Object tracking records
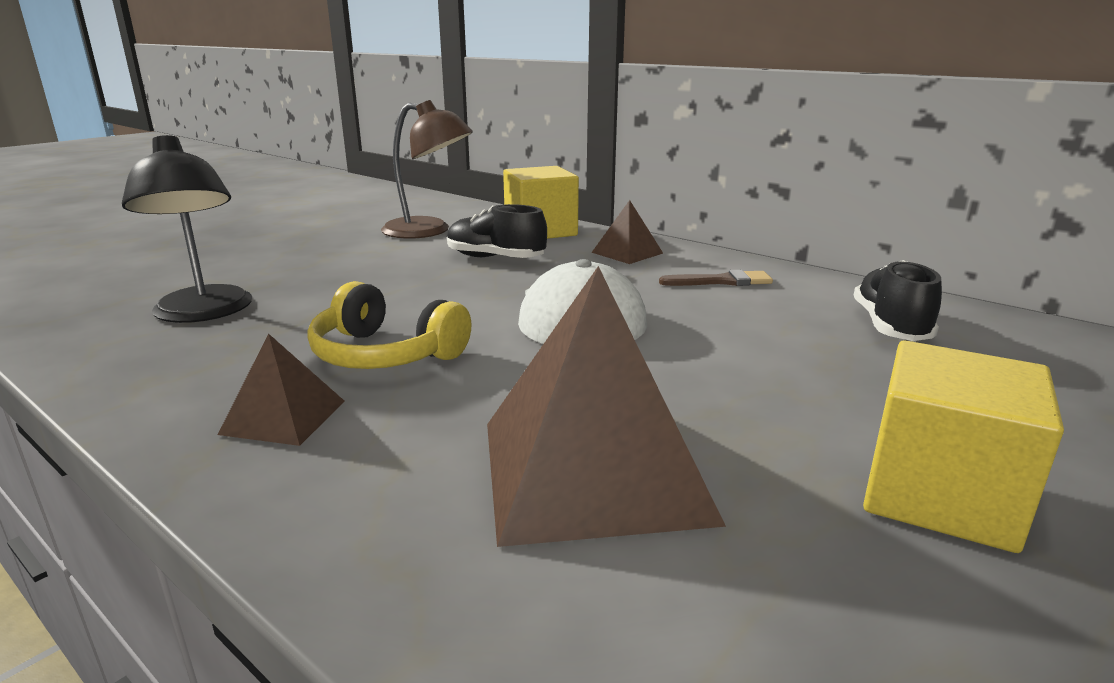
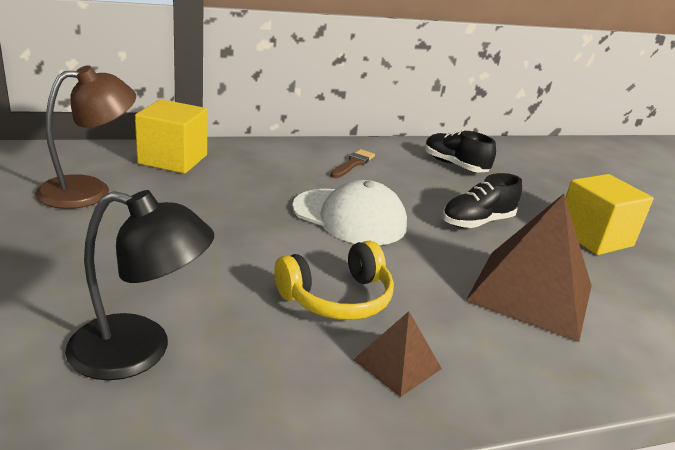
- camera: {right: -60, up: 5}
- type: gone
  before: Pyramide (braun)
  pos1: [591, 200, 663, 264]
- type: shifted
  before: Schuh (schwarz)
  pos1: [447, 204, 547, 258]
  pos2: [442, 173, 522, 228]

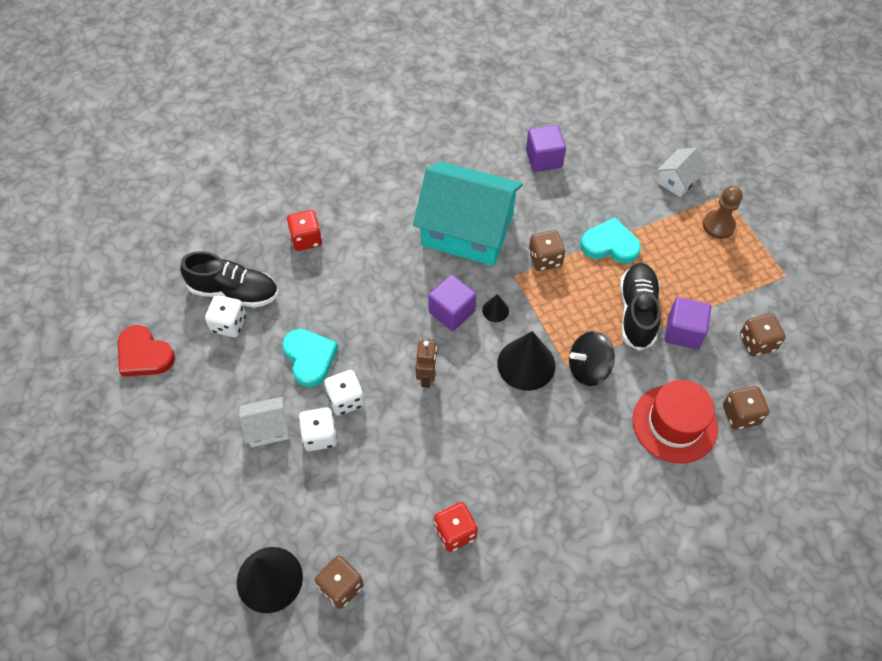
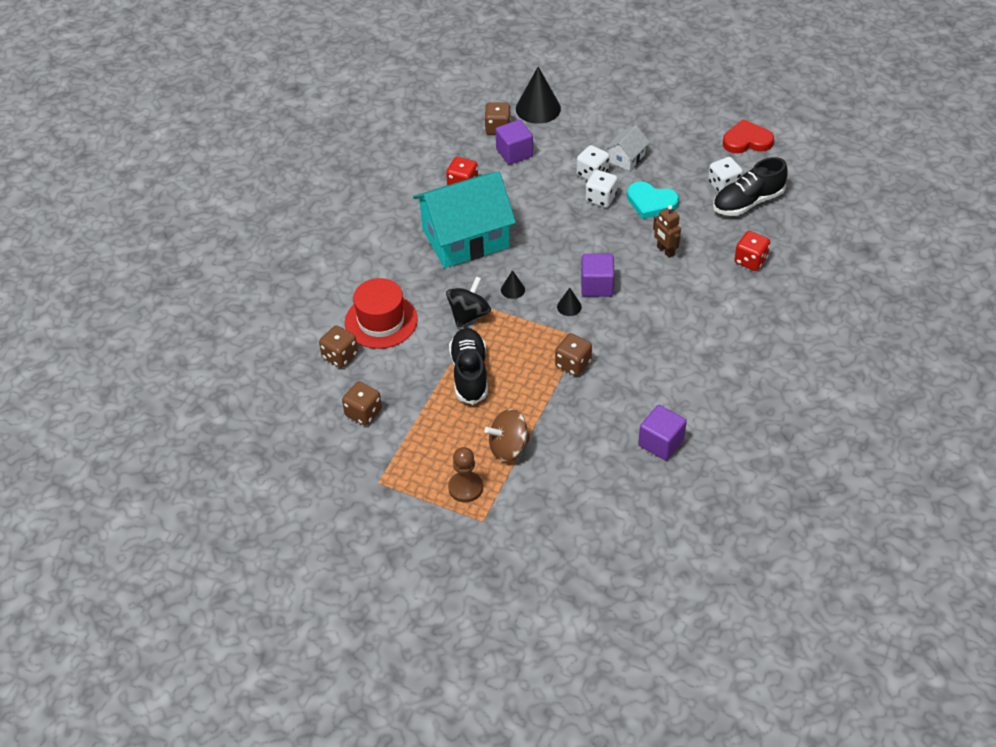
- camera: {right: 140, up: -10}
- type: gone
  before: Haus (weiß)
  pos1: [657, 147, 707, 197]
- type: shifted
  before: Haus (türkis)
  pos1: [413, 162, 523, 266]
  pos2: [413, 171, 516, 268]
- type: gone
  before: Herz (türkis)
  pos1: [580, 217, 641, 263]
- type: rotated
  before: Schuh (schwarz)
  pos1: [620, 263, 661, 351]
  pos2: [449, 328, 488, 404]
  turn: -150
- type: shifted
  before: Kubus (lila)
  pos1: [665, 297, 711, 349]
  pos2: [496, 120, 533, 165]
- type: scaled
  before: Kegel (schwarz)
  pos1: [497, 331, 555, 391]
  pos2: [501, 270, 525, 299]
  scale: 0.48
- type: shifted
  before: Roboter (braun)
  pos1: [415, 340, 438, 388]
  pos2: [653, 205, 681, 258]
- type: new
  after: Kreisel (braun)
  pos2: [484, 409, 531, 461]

==

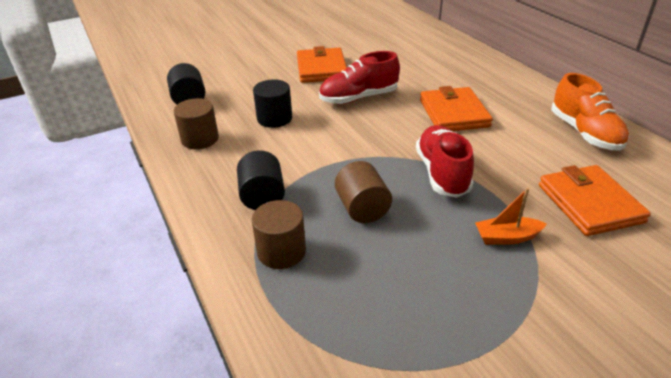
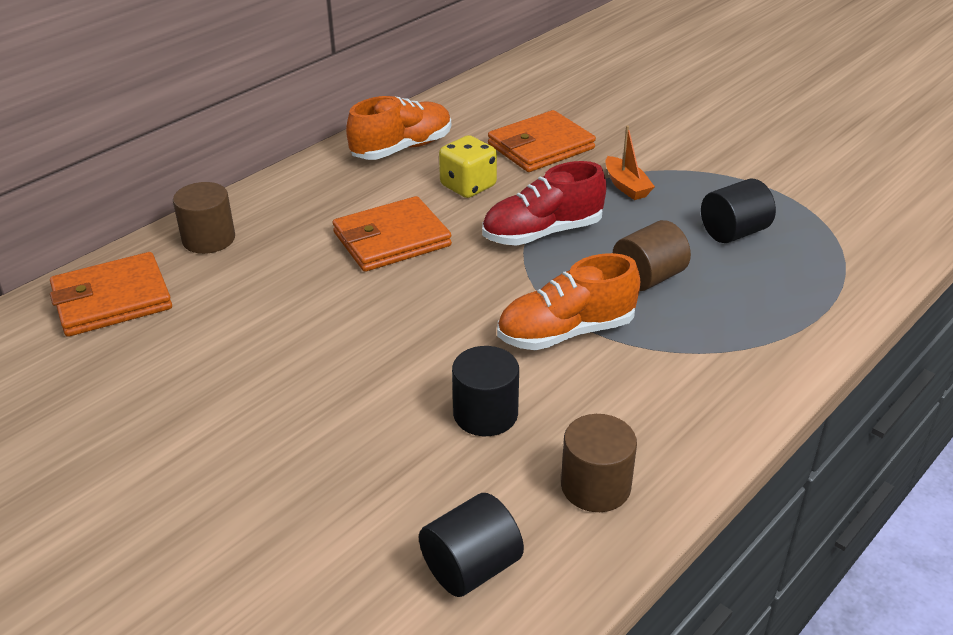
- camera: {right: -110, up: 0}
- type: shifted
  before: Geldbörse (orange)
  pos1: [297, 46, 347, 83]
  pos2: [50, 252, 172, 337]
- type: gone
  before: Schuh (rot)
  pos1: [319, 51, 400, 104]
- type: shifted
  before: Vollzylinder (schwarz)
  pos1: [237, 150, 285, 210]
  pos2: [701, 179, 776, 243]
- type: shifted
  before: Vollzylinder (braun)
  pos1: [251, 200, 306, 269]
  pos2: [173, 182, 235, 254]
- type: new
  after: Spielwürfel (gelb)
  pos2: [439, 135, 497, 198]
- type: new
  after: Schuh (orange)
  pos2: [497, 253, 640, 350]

Exercise description:
Set down again, word for word, the stretch of records from the line with "before: Pyramide (braun)" to the line with "pos1: [447, 204, 547, 258]", both of those lines included.

Answer to this task:
  before: Pyramide (braun)
  pos1: [591, 200, 663, 264]
- type: shifted
  before: Schuh (schwarz)
  pos1: [447, 204, 547, 258]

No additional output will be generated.